→ Problem requirements: Repeat the records word for word, excluding any picture.

Content revision data:
◇ ◇ ◇
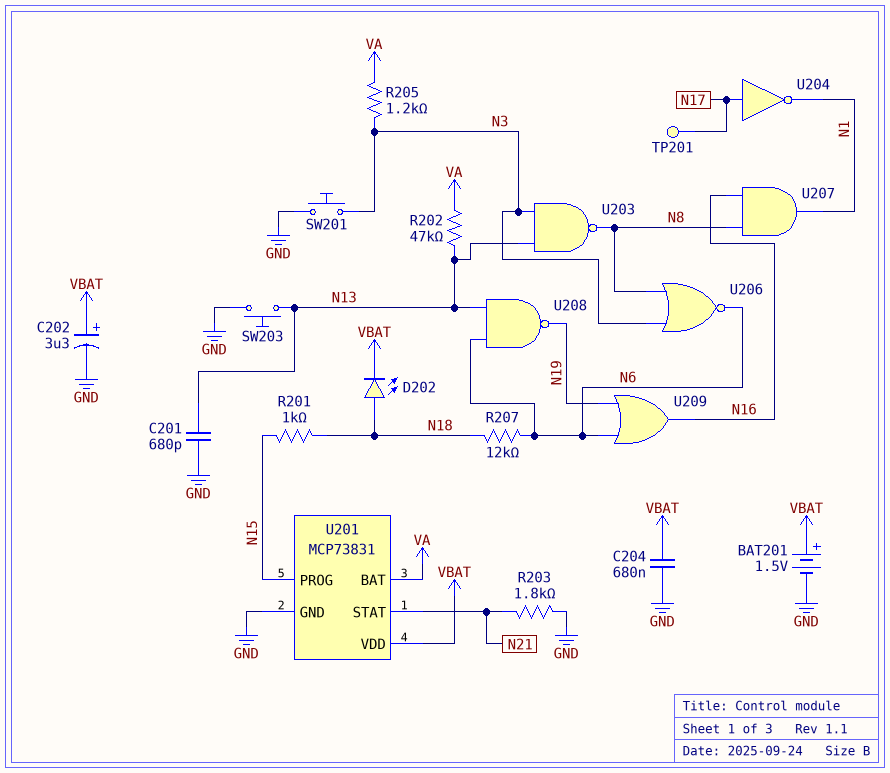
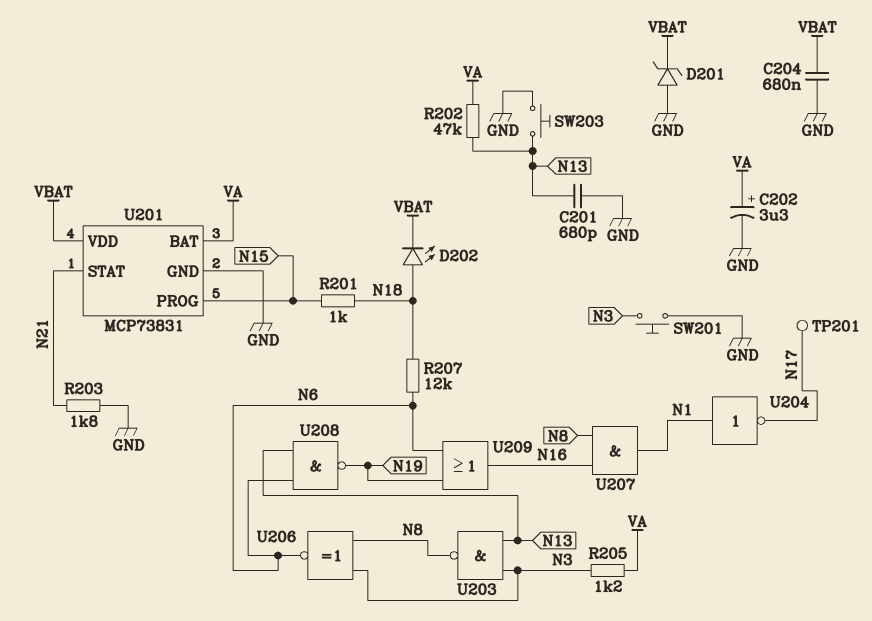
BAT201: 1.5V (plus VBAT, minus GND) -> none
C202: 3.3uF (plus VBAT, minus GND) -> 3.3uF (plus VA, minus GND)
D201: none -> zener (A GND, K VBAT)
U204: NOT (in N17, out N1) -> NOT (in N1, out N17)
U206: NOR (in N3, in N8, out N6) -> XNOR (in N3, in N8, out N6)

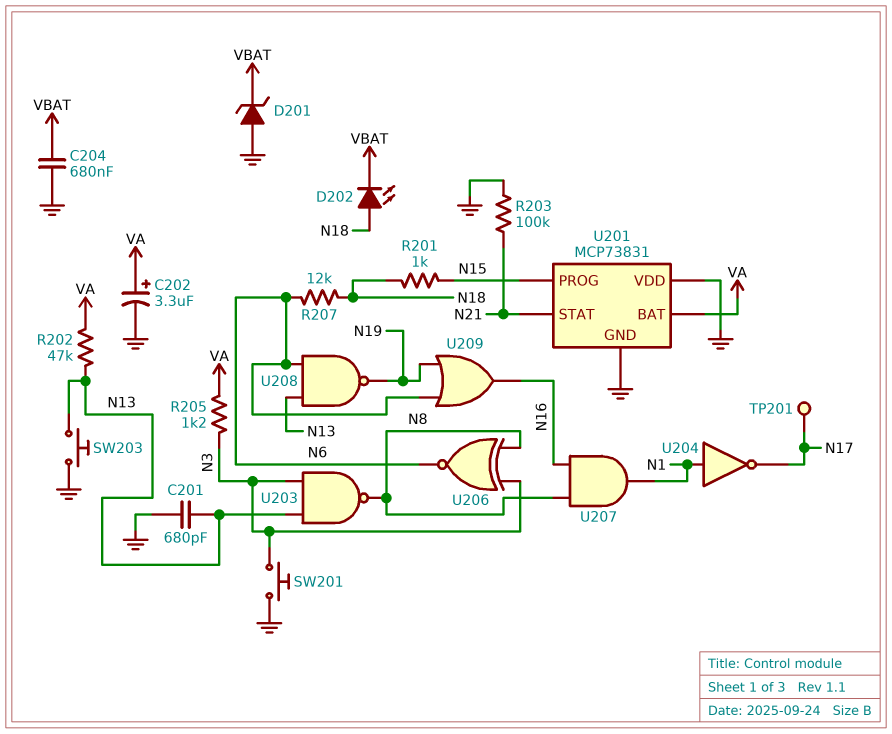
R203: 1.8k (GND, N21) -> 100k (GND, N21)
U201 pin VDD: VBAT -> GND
◇ ◇ ◇
→ Task answer:
BAT201: 1.5V (plus VBAT, minus GND) -> none
C202: 3.3uF (plus VBAT, minus GND) -> 3.3uF (plus VA, minus GND)
D201: none -> zener (A GND, K VBAT)
U204: NOT (in N17, out N1) -> NOT (in N1, out N17)
U206: NOR (in N3, in N8, out N6) -> XNOR (in N3, in N8, out N6)

R203: 1.8k (GND, N21) -> 100k (GND, N21)
U201 pin VDD: VBAT -> GND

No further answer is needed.